Given information
▬▬▬
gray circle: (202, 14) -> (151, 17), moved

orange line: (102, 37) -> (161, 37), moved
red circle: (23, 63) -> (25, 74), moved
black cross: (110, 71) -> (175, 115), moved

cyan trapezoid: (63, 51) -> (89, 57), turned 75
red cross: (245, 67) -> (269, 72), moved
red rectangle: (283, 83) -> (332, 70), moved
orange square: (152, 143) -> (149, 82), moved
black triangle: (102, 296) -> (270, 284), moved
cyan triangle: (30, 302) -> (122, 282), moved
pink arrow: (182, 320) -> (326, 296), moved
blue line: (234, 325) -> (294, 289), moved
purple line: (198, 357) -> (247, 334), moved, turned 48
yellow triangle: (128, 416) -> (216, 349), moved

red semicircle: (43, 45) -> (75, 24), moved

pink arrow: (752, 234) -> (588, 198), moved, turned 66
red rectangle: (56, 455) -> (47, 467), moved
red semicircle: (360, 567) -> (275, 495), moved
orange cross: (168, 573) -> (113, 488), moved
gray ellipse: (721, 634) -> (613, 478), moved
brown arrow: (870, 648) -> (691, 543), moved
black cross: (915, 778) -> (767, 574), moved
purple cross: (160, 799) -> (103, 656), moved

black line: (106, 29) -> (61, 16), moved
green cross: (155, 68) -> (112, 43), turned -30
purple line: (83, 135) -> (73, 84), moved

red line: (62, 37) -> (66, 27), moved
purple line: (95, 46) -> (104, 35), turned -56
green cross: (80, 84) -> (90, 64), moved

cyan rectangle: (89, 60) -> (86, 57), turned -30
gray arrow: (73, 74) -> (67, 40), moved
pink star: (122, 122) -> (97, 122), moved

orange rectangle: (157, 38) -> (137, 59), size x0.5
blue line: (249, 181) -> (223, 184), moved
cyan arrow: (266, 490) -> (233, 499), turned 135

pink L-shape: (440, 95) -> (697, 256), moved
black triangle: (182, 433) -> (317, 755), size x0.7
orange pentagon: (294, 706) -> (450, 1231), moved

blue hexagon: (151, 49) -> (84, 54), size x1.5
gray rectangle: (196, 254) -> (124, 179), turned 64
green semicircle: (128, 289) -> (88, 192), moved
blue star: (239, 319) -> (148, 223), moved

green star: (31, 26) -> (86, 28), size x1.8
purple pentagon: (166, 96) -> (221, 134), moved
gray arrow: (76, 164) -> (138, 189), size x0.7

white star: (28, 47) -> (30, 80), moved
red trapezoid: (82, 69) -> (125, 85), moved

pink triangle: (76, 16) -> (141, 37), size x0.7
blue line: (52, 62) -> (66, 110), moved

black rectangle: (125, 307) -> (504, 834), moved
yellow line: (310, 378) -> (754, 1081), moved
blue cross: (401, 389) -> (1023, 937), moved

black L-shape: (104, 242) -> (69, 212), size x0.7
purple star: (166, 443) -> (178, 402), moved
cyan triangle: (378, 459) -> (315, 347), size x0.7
▬▬▬
What the exercise asks
Output the full listing above word for word.

Answer space
gray circle: (202, 14) -> (151, 17), moved

orange line: (102, 37) -> (161, 37), moved
red circle: (23, 63) -> (25, 74), moved
black cross: (110, 71) -> (175, 115), moved

cyan trapezoid: (63, 51) -> (89, 57), turned 75
red cross: (245, 67) -> (269, 72), moved
red rectangle: (283, 83) -> (332, 70), moved
orange square: (152, 143) -> (149, 82), moved
black triangle: (102, 296) -> (270, 284), moved
cyan triangle: (30, 302) -> (122, 282), moved
pink arrow: (182, 320) -> (326, 296), moved
blue line: (234, 325) -> (294, 289), moved
purple line: (198, 357) -> (247, 334), moved, turned 48
yellow triangle: (128, 416) -> (216, 349), moved

red semicircle: (43, 45) -> (75, 24), moved

pink arrow: (752, 234) -> (588, 198), moved, turned 66
red rectangle: (56, 455) -> (47, 467), moved
red semicircle: (360, 567) -> (275, 495), moved
orange cross: (168, 573) -> (113, 488), moved
gray ellipse: (721, 634) -> (613, 478), moved
brown arrow: (870, 648) -> (691, 543), moved
black cross: (915, 778) -> (767, 574), moved
purple cross: (160, 799) -> (103, 656), moved

black line: (106, 29) -> (61, 16), moved
green cross: (155, 68) -> (112, 43), turned -30
purple line: (83, 135) -> (73, 84), moved

red line: (62, 37) -> (66, 27), moved
purple line: (95, 46) -> (104, 35), turned -56
green cross: (80, 84) -> (90, 64), moved

cyan rectangle: (89, 60) -> (86, 57), turned -30
gray arrow: (73, 74) -> (67, 40), moved
pink star: (122, 122) -> (97, 122), moved

orange rectangle: (157, 38) -> (137, 59), size x0.5
blue line: (249, 181) -> (223, 184), moved
cyan arrow: (266, 490) -> (233, 499), turned 135

pink L-shape: (440, 95) -> (697, 256), moved
black triangle: (182, 433) -> (317, 755), size x0.7
orange pentagon: (294, 706) -> (450, 1231), moved

blue hexagon: (151, 49) -> (84, 54), size x1.5
gray rectangle: (196, 254) -> (124, 179), turned 64
green semicircle: (128, 289) -> (88, 192), moved
blue star: (239, 319) -> (148, 223), moved

green star: (31, 26) -> (86, 28), size x1.8
purple pentagon: (166, 96) -> (221, 134), moved
gray arrow: (76, 164) -> (138, 189), size x0.7

white star: (28, 47) -> (30, 80), moved
red trapezoid: (82, 69) -> (125, 85), moved

pink triangle: (76, 16) -> (141, 37), size x0.7
blue line: (52, 62) -> (66, 110), moved

black rectangle: (125, 307) -> (504, 834), moved
yellow line: (310, 378) -> (754, 1081), moved
blue cross: (401, 389) -> (1023, 937), moved

black L-shape: (104, 242) -> (69, 212), size x0.7
purple star: (166, 443) -> (178, 402), moved
cyan triangle: (378, 459) -> (315, 347), size x0.7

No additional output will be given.